Recorded information:

******

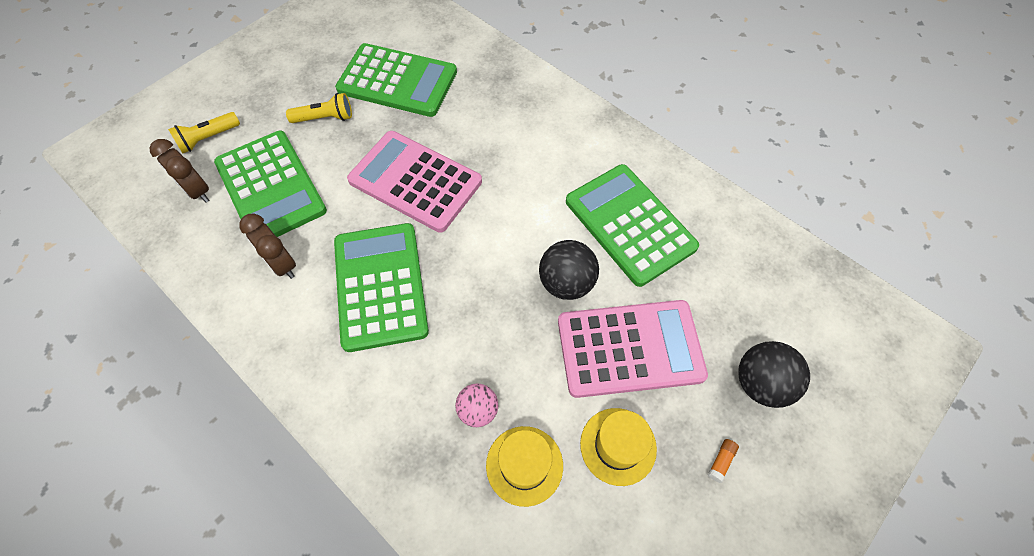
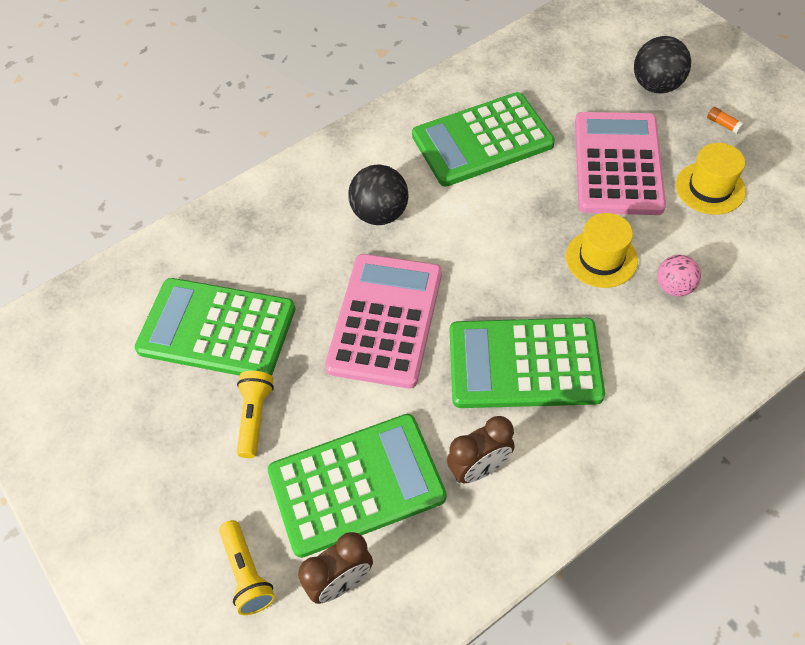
camera: 75 degrees left, 5 degrees down
(397, 81) = (217, 329): green calculator -> green calculator turned 105 degrees counterclockwise
(415, 181) = (385, 320): pink calculator -> pink calculator turned 150 degrees clockwise
(524, 465) = (727, 257): yellow hat -> yellow hat (601, 258)
(566, 283) = (542, 199): black ball -> black ball (380, 214)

******

Directions: Return each line among the entries that holds the word "calculator".

Response to the task:
(397, 81) = (217, 329): green calculator -> green calculator turned 105 degrees counterclockwise
(415, 181) = (385, 320): pink calculator -> pink calculator turned 150 degrees clockwise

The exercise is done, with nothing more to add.